To do: Emit the data below verbatim, stripping out any pictures.

The data:
Content starts

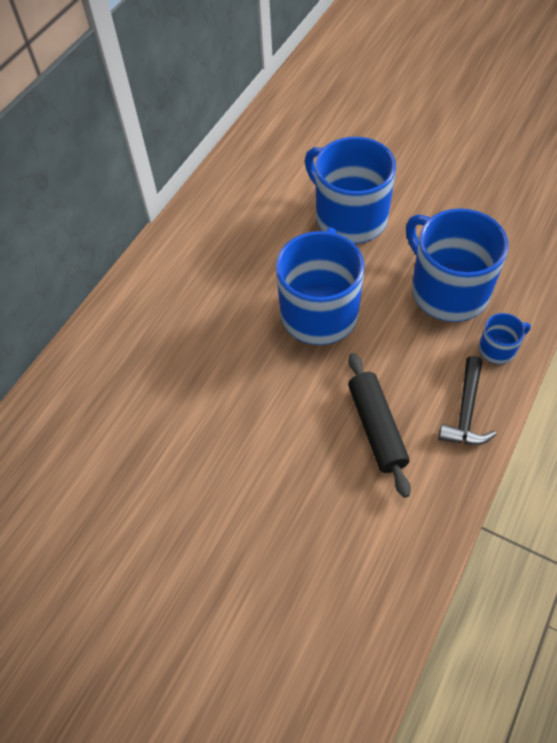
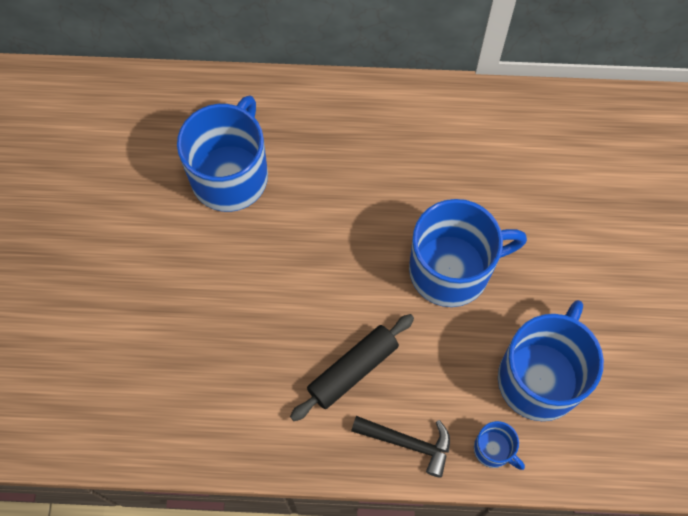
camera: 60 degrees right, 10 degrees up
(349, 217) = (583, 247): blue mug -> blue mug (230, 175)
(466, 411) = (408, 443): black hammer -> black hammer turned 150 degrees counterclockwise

Content ends

Result for this task:
camera: 60 degrees right, 10 degrees up
(349, 217) = (583, 247): blue mug -> blue mug (230, 175)
(466, 411) = (408, 443): black hammer -> black hammer turned 150 degrees counterclockwise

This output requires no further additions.